* [Data for this exercise]:
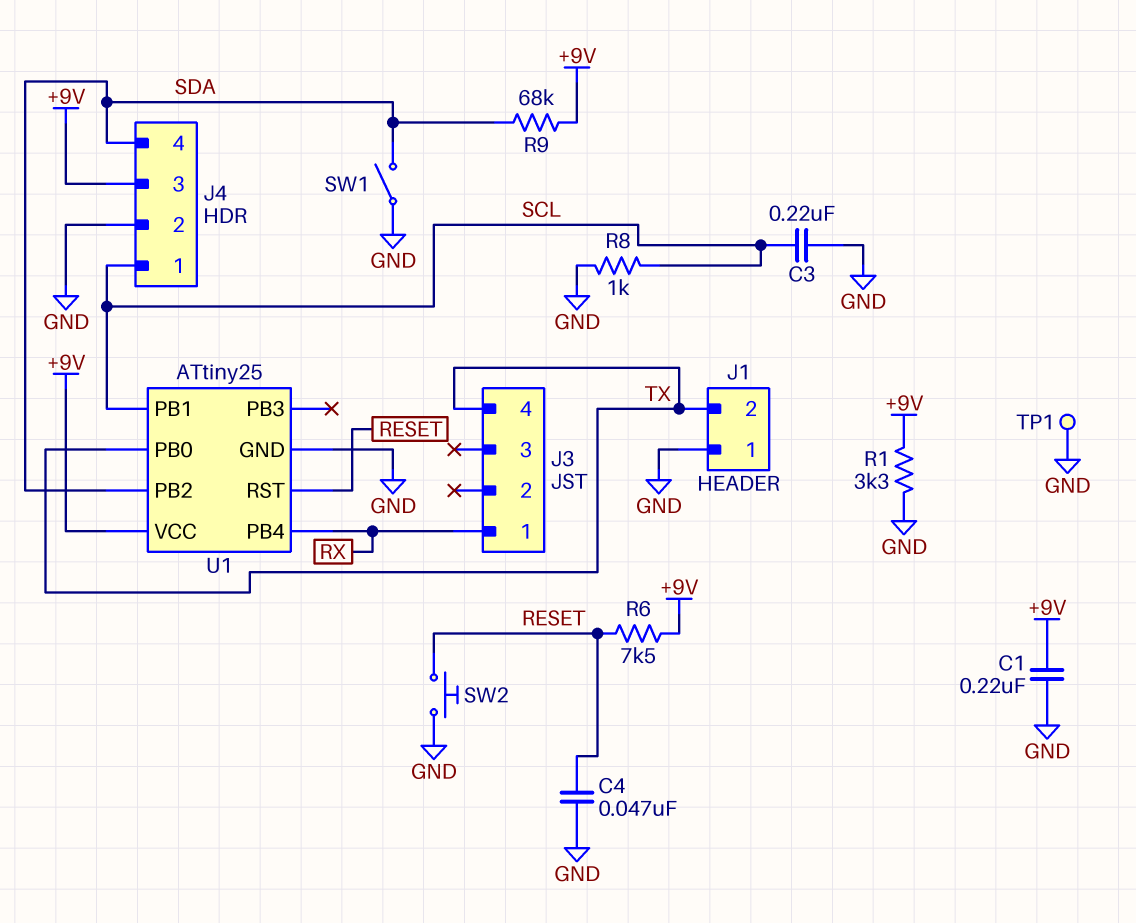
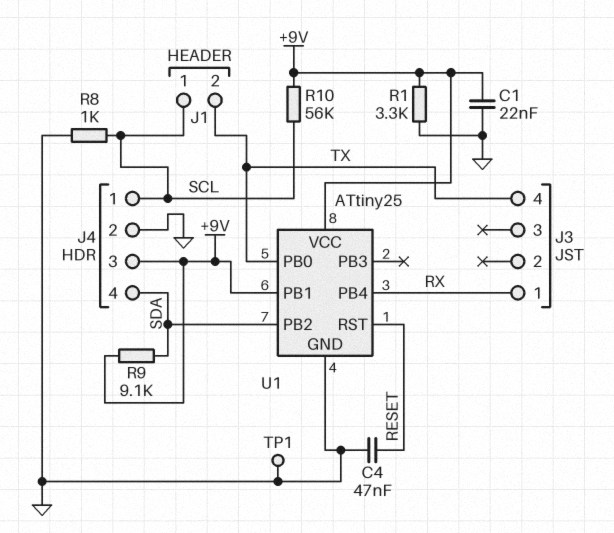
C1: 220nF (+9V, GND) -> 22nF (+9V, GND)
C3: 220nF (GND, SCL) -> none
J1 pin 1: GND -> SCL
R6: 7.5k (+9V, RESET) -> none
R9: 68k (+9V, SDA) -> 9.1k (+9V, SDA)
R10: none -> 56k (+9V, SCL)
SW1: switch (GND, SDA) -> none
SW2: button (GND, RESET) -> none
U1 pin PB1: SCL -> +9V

* [About this exercise]:
Images are not wanted in the copy. Please print the material above exactly.

* [Result of this exercise]:
C1: 220nF (+9V, GND) -> 22nF (+9V, GND)
C3: 220nF (GND, SCL) -> none
J1 pin 1: GND -> SCL
R6: 7.5k (+9V, RESET) -> none
R9: 68k (+9V, SDA) -> 9.1k (+9V, SDA)
R10: none -> 56k (+9V, SCL)
SW1: switch (GND, SDA) -> none
SW2: button (GND, RESET) -> none
U1 pin PB1: SCL -> +9V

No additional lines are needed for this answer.